Records from a data collection
==================================================

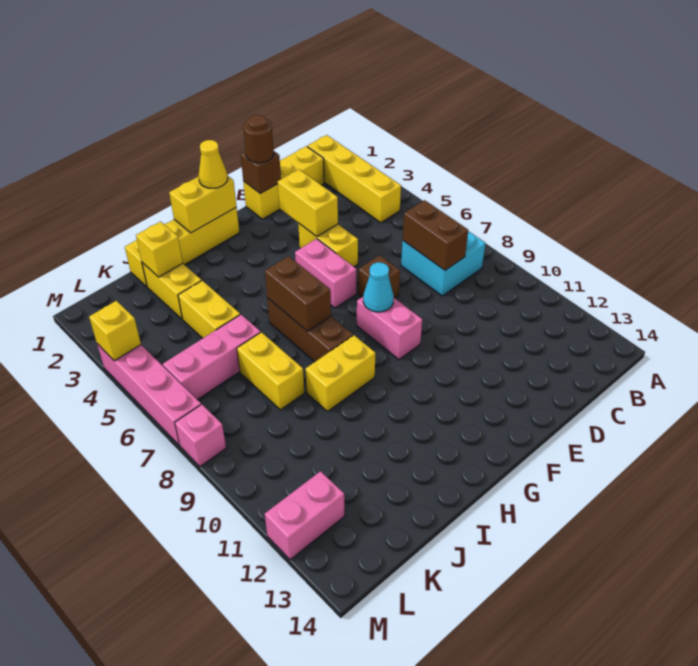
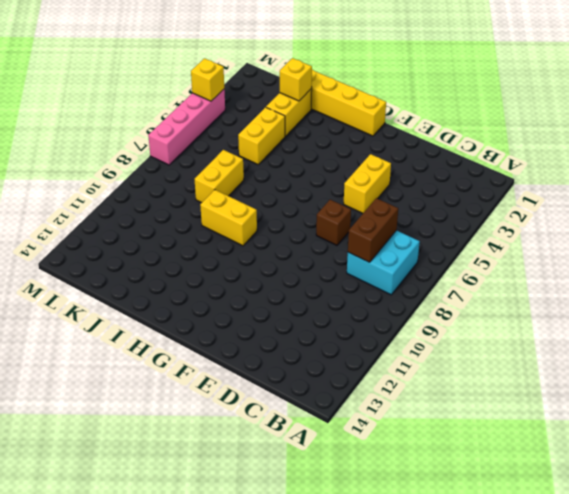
none -> yellow 1x4 brick [307,135,401,223]
none -> yellow 1x3 brick [243,146,324,219]
none -> pink 1x2 brick [295,239,356,308]

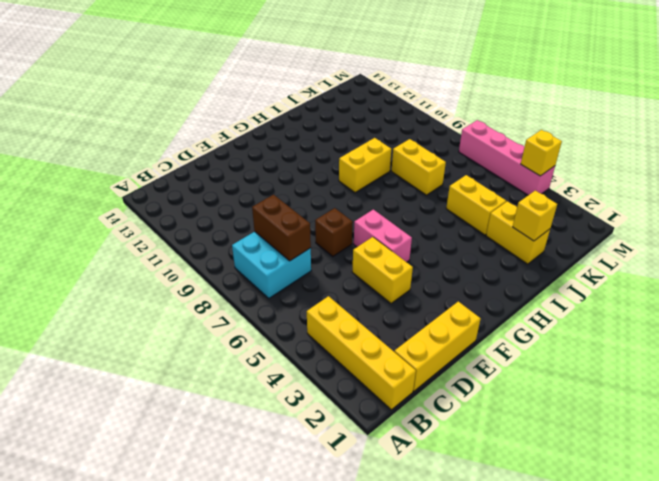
none -> pink 1x2 brick [357,297,422,360]
none -> yellow 1x4 brick [125,208,239,287]
none -> brown 1x3 brick [267,298,353,362]

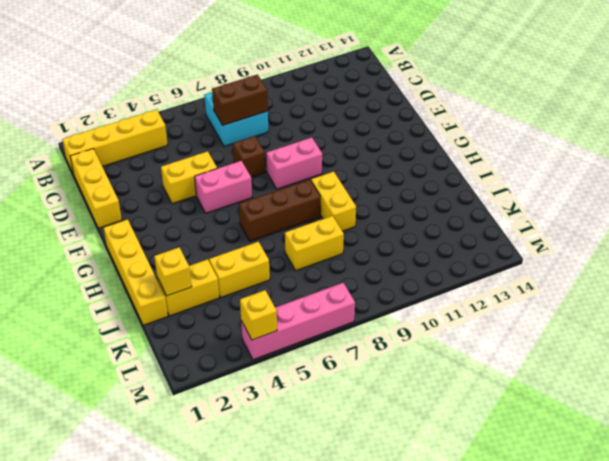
none -> pink 1x3 brick [163,315,260,400]
none -> pink 1x2 brick [265,471,344,560]
none -> pink 1x1 brick [175,404,226,467]

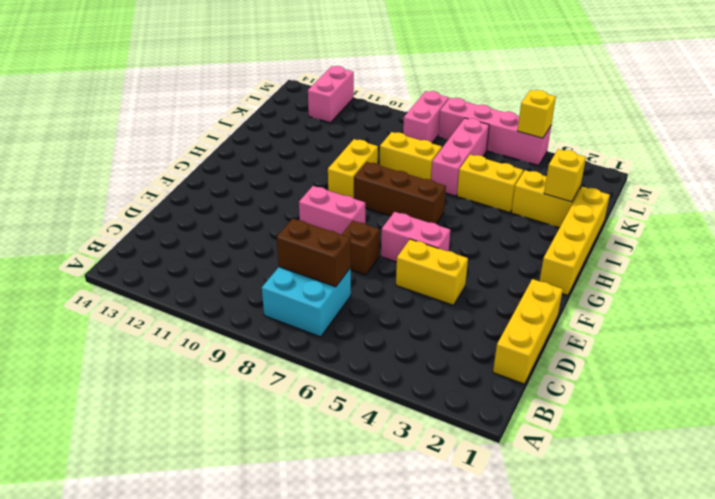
pink 1x2 brick [403,91,449,143] -> pink 1x1 brick [175,404,226,467]
none -> yellow 1x4 brick [307,135,401,223]
none -> brown 1x1 brick [241,151,281,194]
none -> yellow 1x2 brick [278,169,338,237]

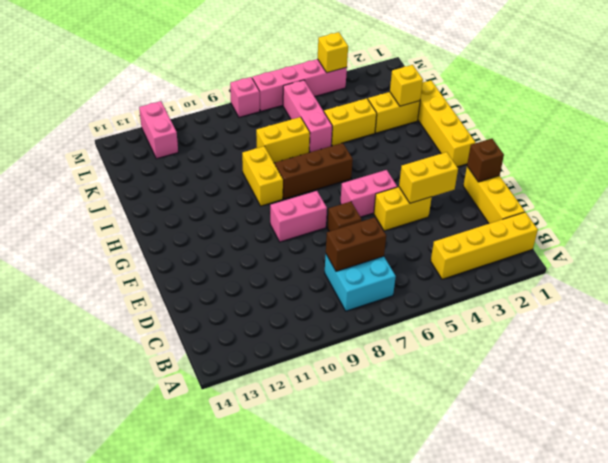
none -> cyan 1x1 cone [363,262,394,312]
none -> yellow 1x2 brick [169,176,237,233]
none -> brown 1x2 brick [265,256,331,331]

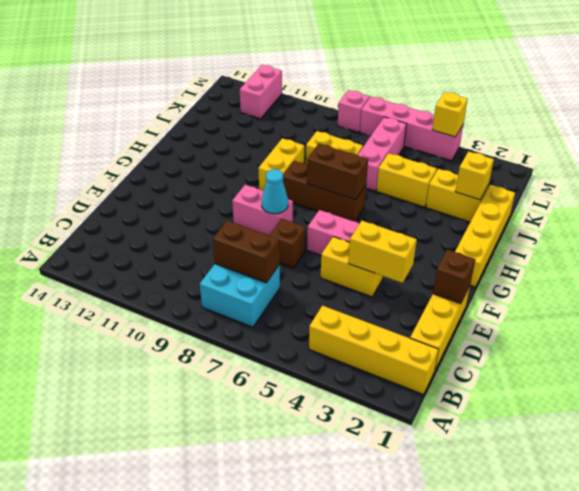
none -> yellow 1x2 brick [169,176,237,233]
none -> brown 1x1 round brick [243,115,274,163]
none -> yellow 1x1 cone [199,140,228,188]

==================================================

ASSIGNED TASK |
Exactly as they appear above, give the records again, without their pictures.

FINAL ANSWER |
none -> yellow 1x4 brick [307,135,401,223]
none -> yellow 1x3 brick [243,146,324,219]
none -> pink 1x2 brick [295,239,356,308]

none -> pink 1x2 brick [357,297,422,360]
none -> yellow 1x4 brick [125,208,239,287]
none -> brown 1x3 brick [267,298,353,362]

none -> pink 1x3 brick [163,315,260,400]
none -> pink 1x2 brick [265,471,344,560]
none -> pink 1x1 brick [175,404,226,467]

pink 1x2 brick [403,91,449,143] -> pink 1x1 brick [175,404,226,467]
none -> yellow 1x4 brick [307,135,401,223]
none -> brown 1x1 brick [241,151,281,194]
none -> yellow 1x2 brick [278,169,338,237]

none -> cyan 1x1 cone [363,262,394,312]
none -> yellow 1x2 brick [169,176,237,233]
none -> brown 1x2 brick [265,256,331,331]

none -> yellow 1x2 brick [169,176,237,233]
none -> brown 1x1 round brick [243,115,274,163]
none -> yellow 1x1 cone [199,140,228,188]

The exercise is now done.